## Extracted entries
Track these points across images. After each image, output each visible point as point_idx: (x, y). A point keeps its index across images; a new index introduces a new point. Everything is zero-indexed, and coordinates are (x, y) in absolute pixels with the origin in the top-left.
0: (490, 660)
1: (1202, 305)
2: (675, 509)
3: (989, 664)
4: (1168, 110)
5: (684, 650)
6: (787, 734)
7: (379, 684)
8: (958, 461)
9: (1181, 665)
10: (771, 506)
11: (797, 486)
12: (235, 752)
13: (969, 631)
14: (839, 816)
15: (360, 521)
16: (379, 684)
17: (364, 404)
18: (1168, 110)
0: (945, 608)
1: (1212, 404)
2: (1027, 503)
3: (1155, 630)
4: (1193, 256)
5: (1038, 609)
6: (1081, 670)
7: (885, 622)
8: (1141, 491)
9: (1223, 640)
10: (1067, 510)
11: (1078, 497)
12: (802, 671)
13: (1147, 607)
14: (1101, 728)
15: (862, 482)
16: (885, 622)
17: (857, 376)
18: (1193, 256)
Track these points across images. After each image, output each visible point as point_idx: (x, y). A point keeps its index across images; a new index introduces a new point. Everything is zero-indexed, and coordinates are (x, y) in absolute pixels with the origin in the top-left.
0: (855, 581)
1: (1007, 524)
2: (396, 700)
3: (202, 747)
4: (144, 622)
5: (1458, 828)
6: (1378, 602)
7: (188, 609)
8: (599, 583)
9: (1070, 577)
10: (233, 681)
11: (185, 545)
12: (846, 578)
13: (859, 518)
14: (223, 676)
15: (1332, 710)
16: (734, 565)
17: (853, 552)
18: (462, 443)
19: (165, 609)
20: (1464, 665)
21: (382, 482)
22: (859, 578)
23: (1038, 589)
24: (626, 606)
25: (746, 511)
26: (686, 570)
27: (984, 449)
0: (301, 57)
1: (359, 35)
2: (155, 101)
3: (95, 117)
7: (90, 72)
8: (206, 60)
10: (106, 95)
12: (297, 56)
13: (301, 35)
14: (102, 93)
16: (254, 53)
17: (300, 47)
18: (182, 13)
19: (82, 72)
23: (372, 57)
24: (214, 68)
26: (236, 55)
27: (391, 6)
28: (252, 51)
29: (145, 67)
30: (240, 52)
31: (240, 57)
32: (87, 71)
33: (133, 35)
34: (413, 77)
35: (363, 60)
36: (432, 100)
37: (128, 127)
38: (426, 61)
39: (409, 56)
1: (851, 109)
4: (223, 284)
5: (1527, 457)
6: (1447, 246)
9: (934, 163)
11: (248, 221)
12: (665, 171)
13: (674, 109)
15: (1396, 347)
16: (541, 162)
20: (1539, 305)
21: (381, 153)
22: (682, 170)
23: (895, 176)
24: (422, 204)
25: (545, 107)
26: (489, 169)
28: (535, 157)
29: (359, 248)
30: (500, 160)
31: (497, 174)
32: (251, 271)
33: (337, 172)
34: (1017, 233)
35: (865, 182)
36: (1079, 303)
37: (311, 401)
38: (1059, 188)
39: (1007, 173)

## Instruction
Could you lay out every line of the rows above as a numbered list, leaving out any blank lines?

## Written response
1. Track these points across images. After each image, output each visible point as point_idx: (x, y). A point keeps its index across images; a new index introduces a new point. Everything is zero-indexed, and coordinates are (x, y) in absolute pixels with the origin in the top-left.
2. 0: (490, 660)
3. 1: (1202, 305)
4. 2: (675, 509)
5. 3: (989, 664)
6. 4: (1168, 110)
7. 5: (684, 650)
8. 6: (787, 734)
9. 7: (379, 684)
10. 8: (958, 461)
11. 9: (1181, 665)
12. 10: (771, 506)
13. 11: (797, 486)
14. 12: (235, 752)
15. 13: (969, 631)
16. 14: (839, 816)
17. 15: (360, 521)
18. 16: (379, 684)
19. 17: (364, 404)
20. 18: (1168, 110)
21. 0: (945, 608)
22. 1: (1212, 404)
23. 2: (1027, 503)
24. 3: (1155, 630)
25. 4: (1193, 256)
26. 5: (1038, 609)
27. 6: (1081, 670)
28. 7: (885, 622)
29. 8: (1141, 491)
30. 9: (1223, 640)
31. 10: (1067, 510)
32. 11: (1078, 497)
33. 12: (802, 671)
34. 13: (1147, 607)
35. 14: (1101, 728)
36. 15: (862, 482)
37. 16: (885, 622)
38. 17: (857, 376)
39. 18: (1193, 256)
40. Track these points across images. After each image, output each visible point as point_idx: (x, y). A point keeps its index across images; a new index introduces a new point. Everything is zero-indexed, and coordinates are (x, y) in absolute pixels with the origin in the top-left.
41. 0: (855, 581)
42. 1: (1007, 524)
43. 2: (396, 700)
44. 3: (202, 747)
45. 4: (144, 622)
46. 5: (1458, 828)
47. 6: (1378, 602)
48. 7: (188, 609)
49. 8: (599, 583)
50. 9: (1070, 577)
51. 10: (233, 681)
52. 11: (185, 545)
53. 12: (846, 578)
54. 13: (859, 518)
55. 14: (223, 676)
56. 15: (1332, 710)
57. 16: (734, 565)
58. 17: (853, 552)
59. 18: (462, 443)
60. 19: (165, 609)
61. 20: (1464, 665)
62. 21: (382, 482)
63. 22: (859, 578)
64. 23: (1038, 589)
65. 24: (626, 606)
66. 25: (746, 511)
67. 26: (686, 570)
68. 27: (984, 449)
69. 0: (301, 57)
70. 1: (359, 35)
71. 2: (155, 101)
72. 3: (95, 117)
73. 7: (90, 72)
74. 8: (206, 60)
75. 10: (106, 95)
76. 12: (297, 56)
77. 13: (301, 35)
78. 14: (102, 93)
79. 16: (254, 53)
80. 17: (300, 47)
81. 18: (182, 13)
82. 19: (82, 72)
83. 23: (372, 57)
84. 24: (214, 68)
85. 26: (236, 55)
86. 27: (391, 6)
87. 28: (252, 51)
88. 29: (145, 67)
89. 30: (240, 52)
90. 31: (240, 57)
91. 32: (87, 71)
92. 33: (133, 35)
93. 34: (413, 77)
94. 35: (363, 60)
95. 36: (432, 100)
96. 37: (128, 127)
97. 38: (426, 61)
98. 39: (409, 56)
99. 1: (851, 109)
100. 4: (223, 284)
101. 5: (1527, 457)
102. 6: (1447, 246)
103. 9: (934, 163)
104. 11: (248, 221)
105. 12: (665, 171)
106. 13: (674, 109)
107. 15: (1396, 347)
108. 16: (541, 162)
109. 20: (1539, 305)
110. 21: (381, 153)
111. 22: (682, 170)
112. 23: (895, 176)
113. 24: (422, 204)
114. 25: (545, 107)
115. 26: (489, 169)
116. 28: (535, 157)
117. 29: (359, 248)
118. 30: (500, 160)
119. 31: (497, 174)
120. 32: (251, 271)
121. 33: (337, 172)
122. 34: (1017, 233)
123. 35: (865, 182)
124. 36: (1079, 303)
125. 37: (311, 401)
126. 38: (1059, 188)
127. 39: (1007, 173)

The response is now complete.